THE TASK =>
When the line containing "building: none -> [151,196,209,306]" is found in the data below, give it again along with every later line, exactly; drop the pictures.

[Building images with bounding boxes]
● ● ● ● ● ● ●

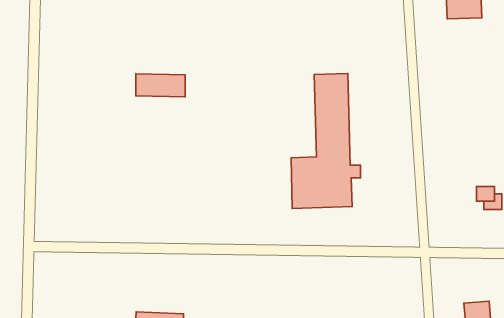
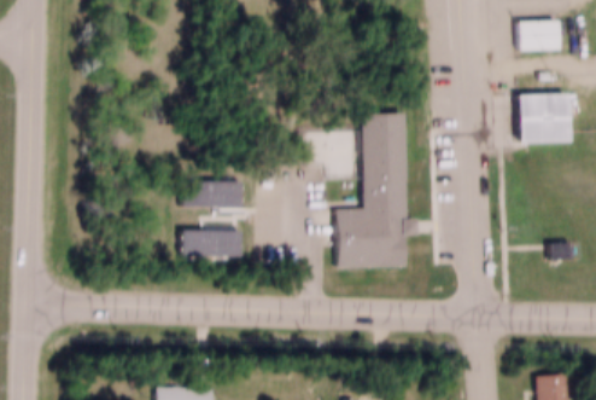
building: none -> [516,93,565,140]
building: [136,74,185,97] -> [186,179,243,205]
building: none -> [187,228,243,254]

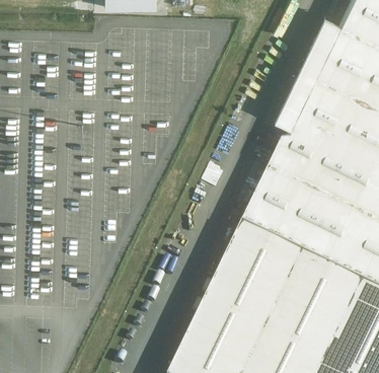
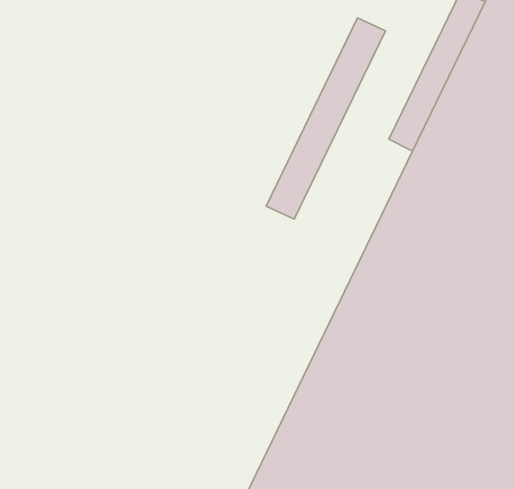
building: none -> [266,18,386,219]

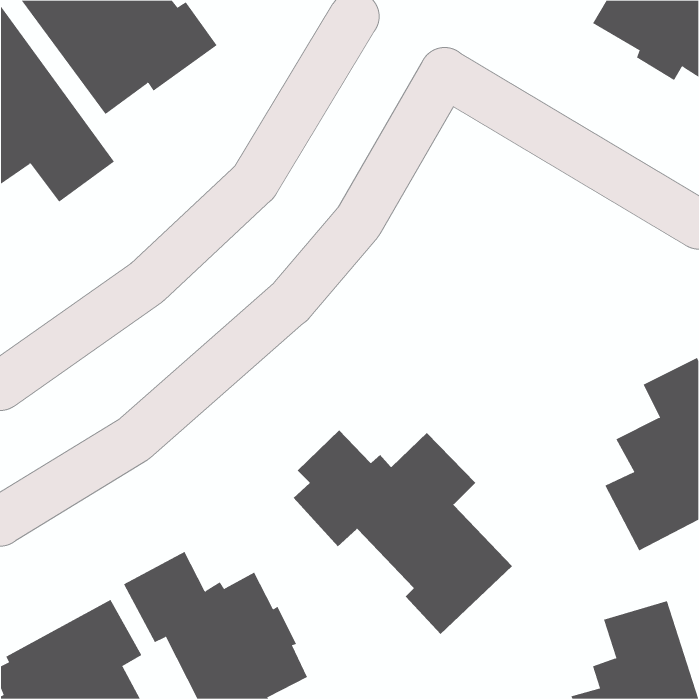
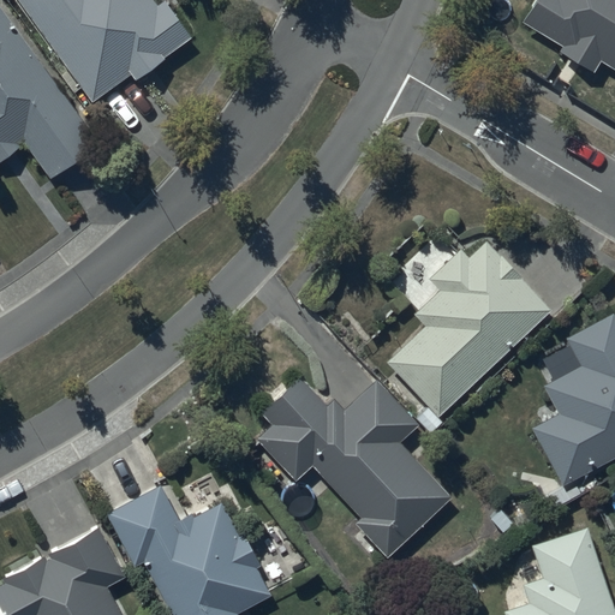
building: none -> [382,240,549,431]

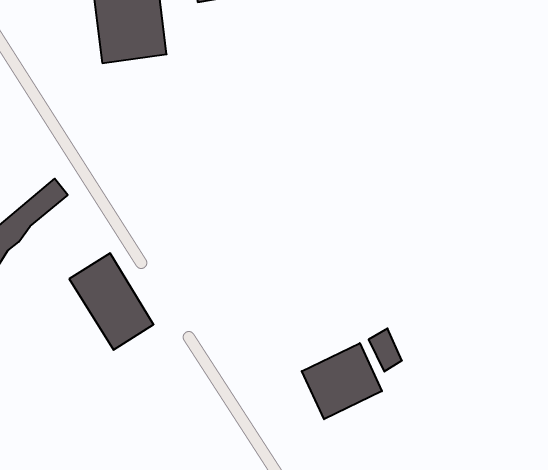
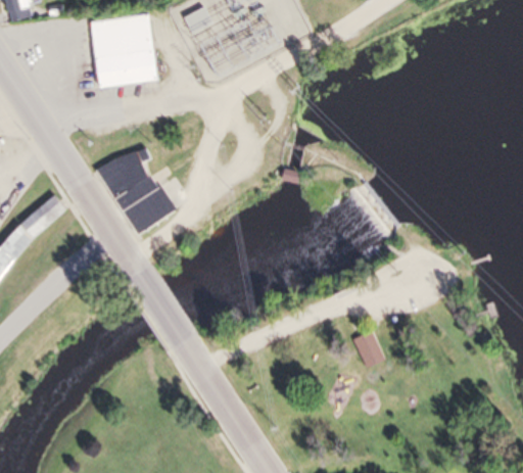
building: [69,253,154,350] -> [98,146,176,235]
building: [302,343,382,419] -> none

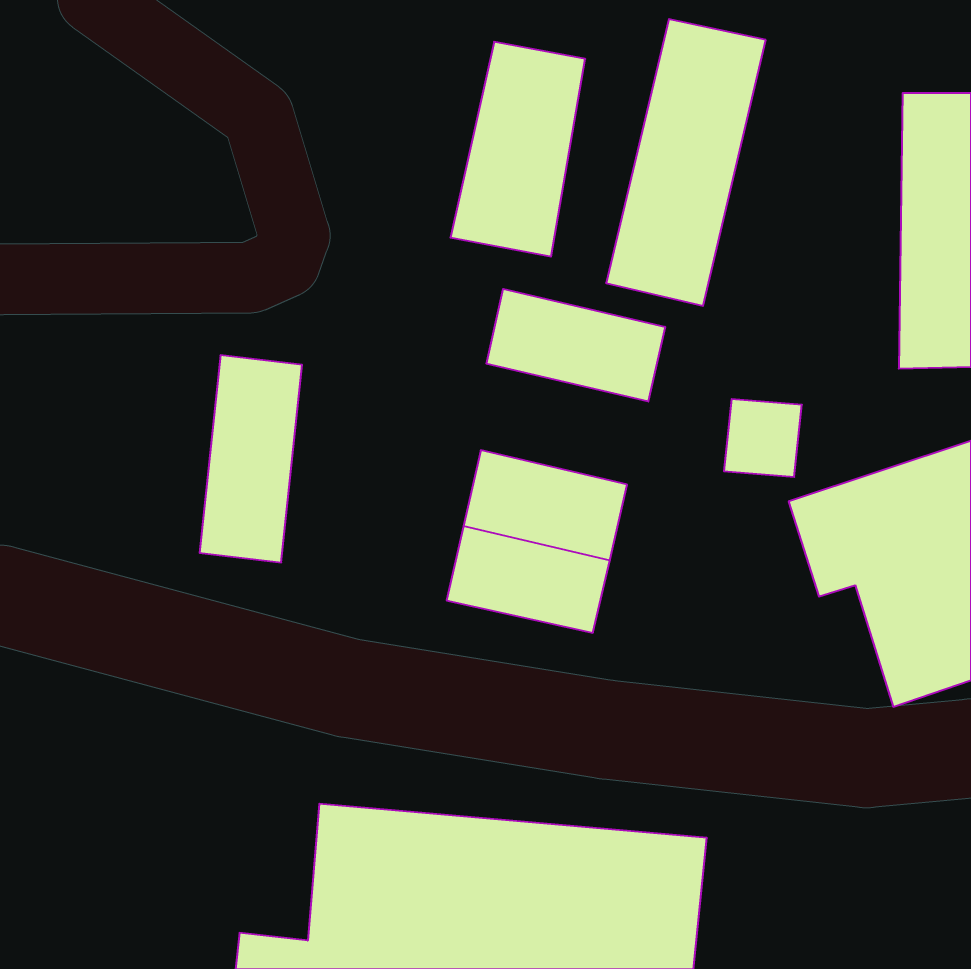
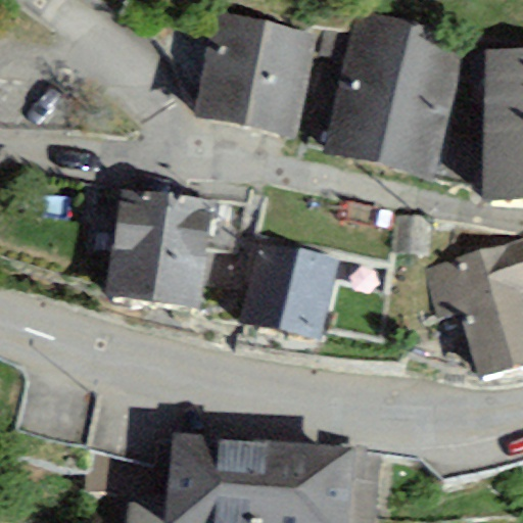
building: none -> [194,14,266,128]
building: none -> [378,21,466,177]
building: [486,289,665,402] -> none
building: none -> [151,196,209,306]

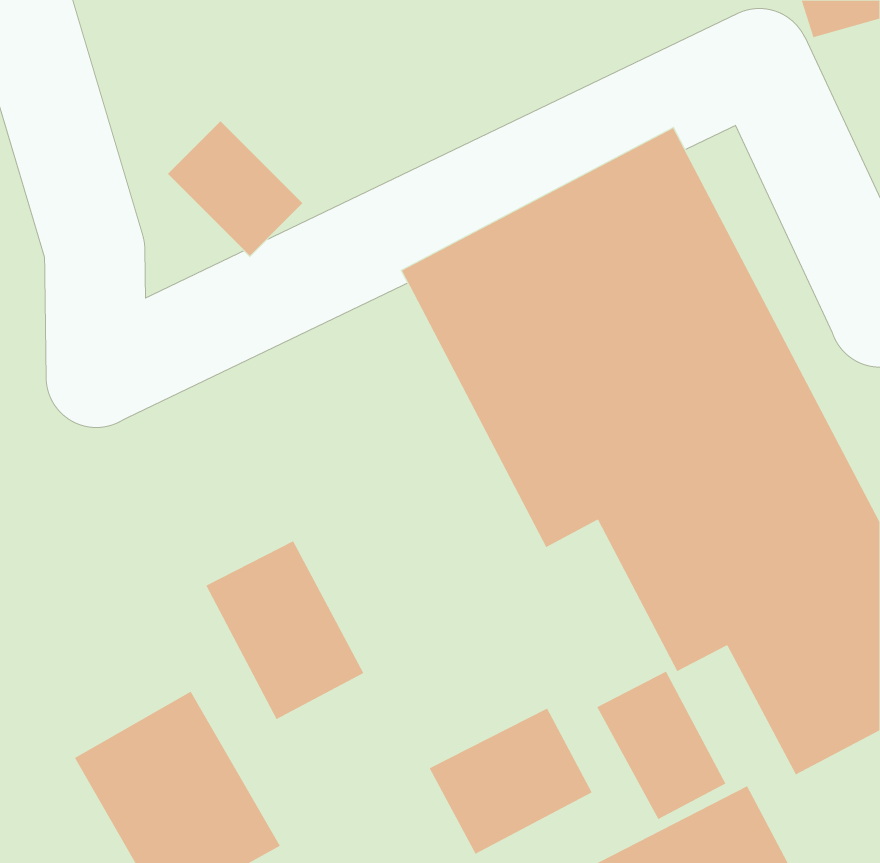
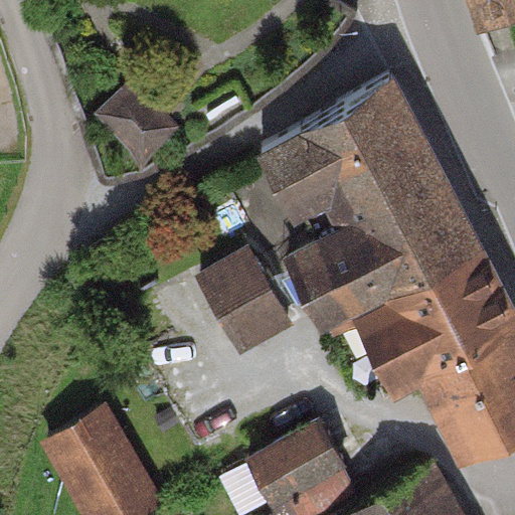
building: [206,541,364,720] -> [202,254,295,359]
building: [596,671,726,820] -> none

● ● ● ● ● ● ●

RESPONSE FOR THIS EXERCISE =>
building: none -> [151,196,209,306]

building: [206,541,364,720] -> [202,254,295,359]
building: [596,671,726,820] -> none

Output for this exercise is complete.